== Task item ==
Please retype the records below exactly as they appear, leaving out every picture.

== Data under study ==
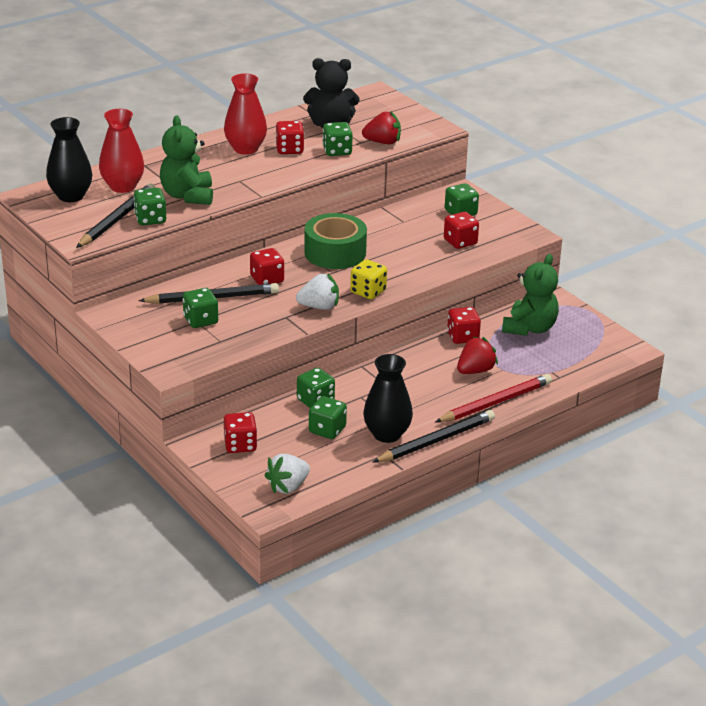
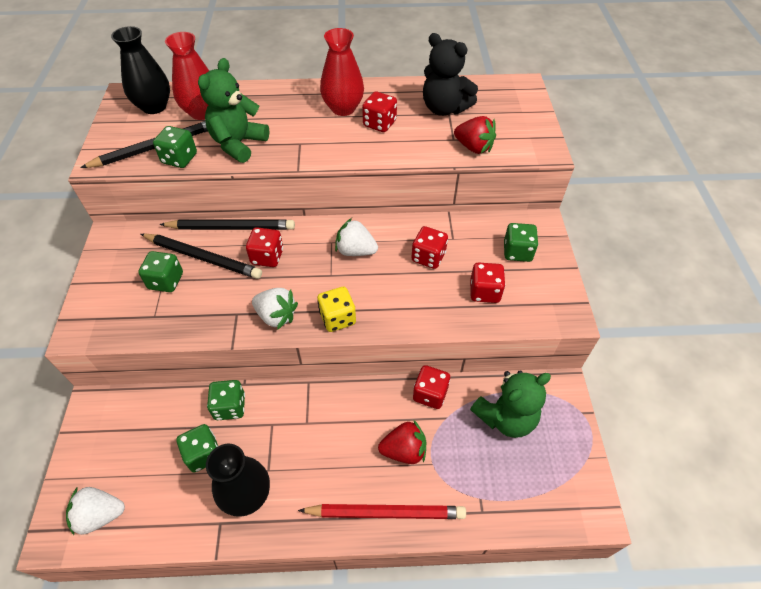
camera: 35 degrees right, 20 degrees up
(240, 445) = (120, 429): red dice -> red dice (428, 257)
(335, 253) = (355, 251): green tape -> white strawberry
(337, 151) = (420, 142): green dice -> none
(436, 440) = (282, 536): black pencil -> black pencil (231, 228)

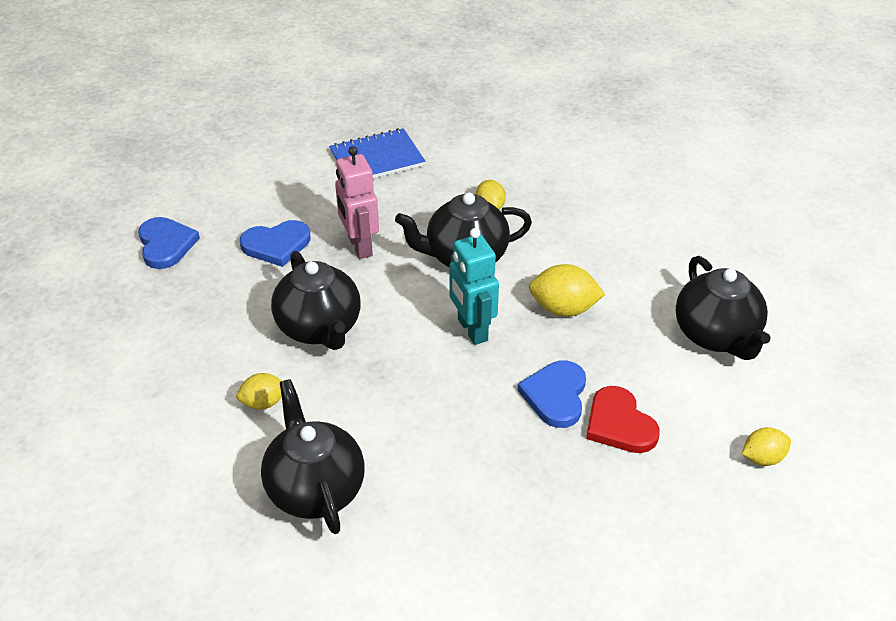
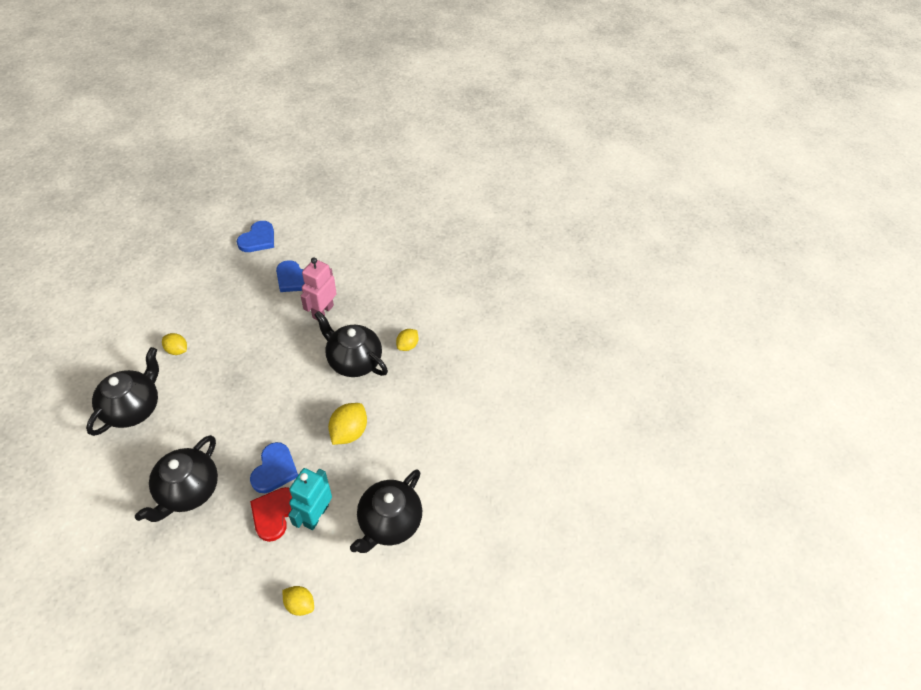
camera: 45 degrees right, 10 degrees up
(319, 328) = (246, 337): black teapot -> black teapot (188, 490)
(377, 159) = (402, 272): blue notebook -> none
(472, 330) = (297, 400): turquoise robot -> turquoise robot (315, 515)
(555, 396) = (274, 469): blue heart -> blue heart turned 135 degrees clockwise
(563, 309) = (349, 432): yellow lemon -> yellow lemon turned 60 degrees clockwise

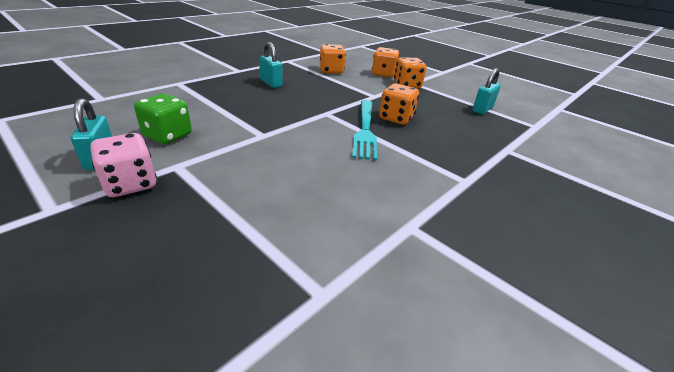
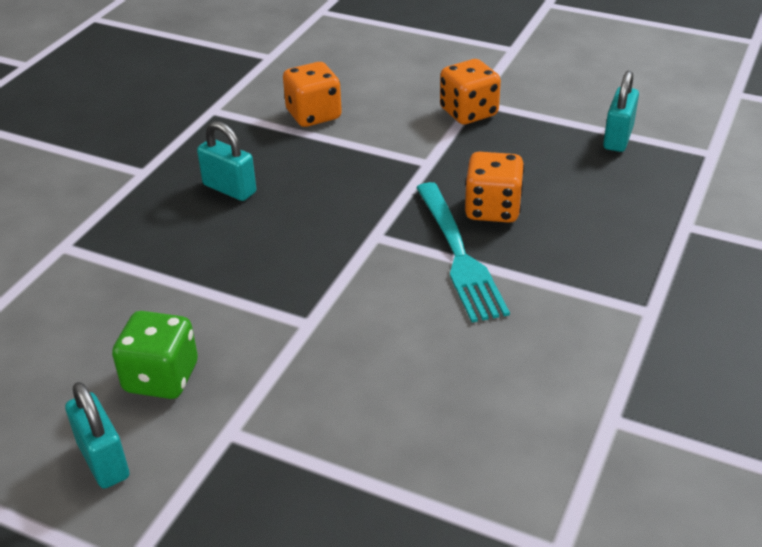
camera: 15 degrees left, 5 degrees up
(130, 184) = (193, 487): pink dice -> none
(383, 74) = (412, 93): orange dice -> none

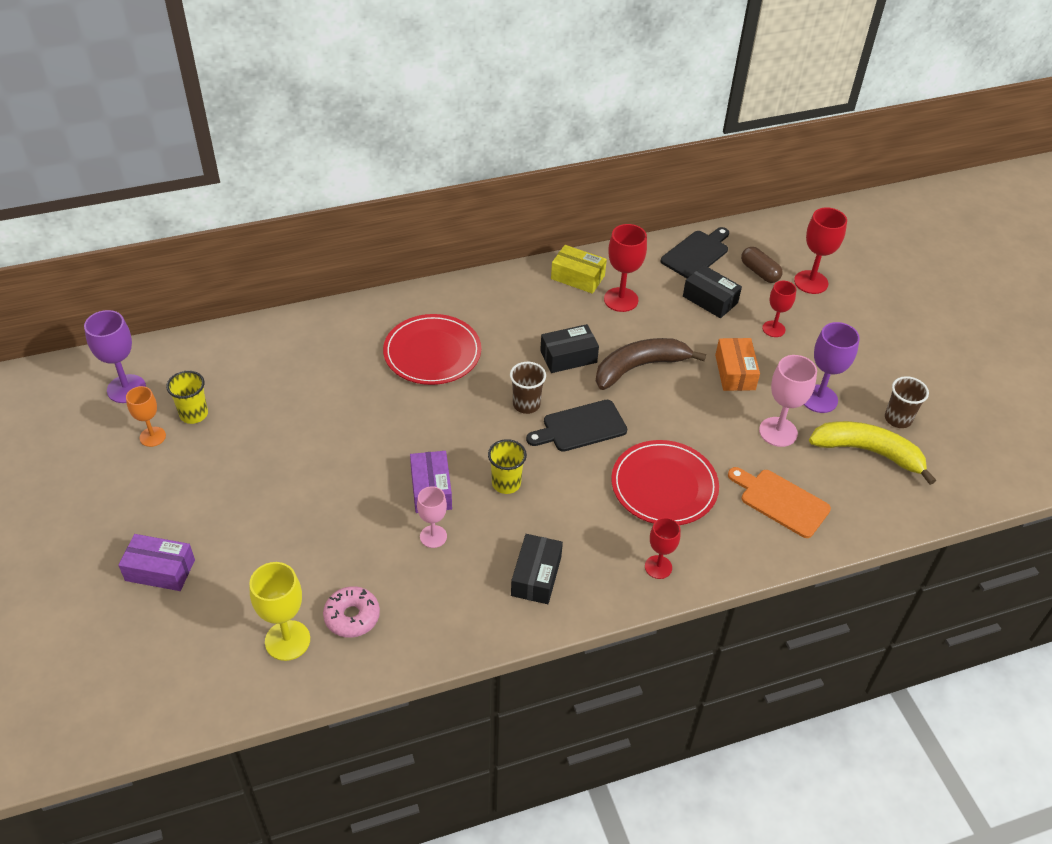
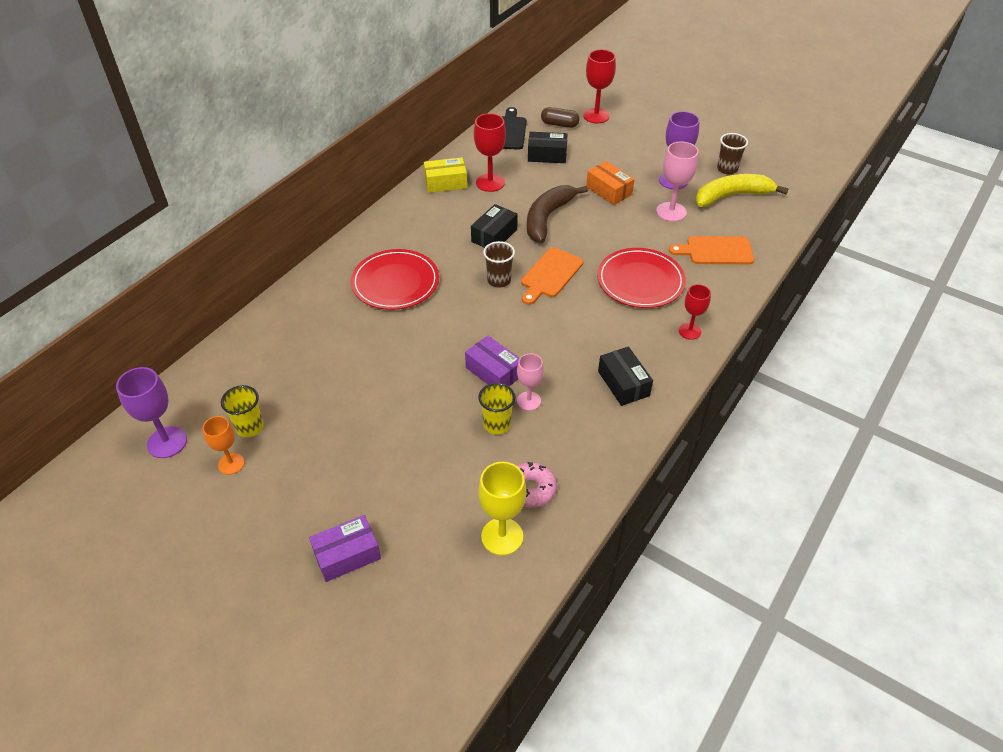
camera: 35 degrees left, 0 degrees up
(506, 483) = (540, 337): yellow cup -> yellow cup (497, 424)
(580, 427) = (550, 275): black cutting board -> orange cutting board
(773, 329) = (604, 153): red goblet -> none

== Reply ==
camera: 35 degrees right, 20 degrees up
(240, 445) = (120, 429): red dice -> red dice (428, 257)
(335, 253) = (355, 251): green tape -> white strawberry
(337, 151) = (420, 142): green dice -> none
(436, 440) = (282, 536): black pencil -> black pencil (231, 228)

camera: 45 degrees right, 10 degrees up
(319, 328) = (246, 337): black teapot -> black teapot (188, 490)
(377, 159) = (402, 272): blue notebook -> none
(472, 330) = (297, 400): turquoise robot -> turquoise robot (315, 515)
(555, 396) = (274, 469): blue heart -> blue heart turned 135 degrees clockwise
(563, 309) = (349, 432): yellow lemon -> yellow lemon turned 60 degrees clockwise

camera: 15 degrees left, 5 degrees up
(130, 184) = (193, 487): pink dice -> none
(383, 74) = (412, 93): orange dice -> none

camera: 35 degrees left, 0 degrees up
(506, 483) = (540, 337): yellow cup -> yellow cup (497, 424)
(580, 427) = (550, 275): black cutting board -> orange cutting board
(773, 329) = (604, 153): red goblet -> none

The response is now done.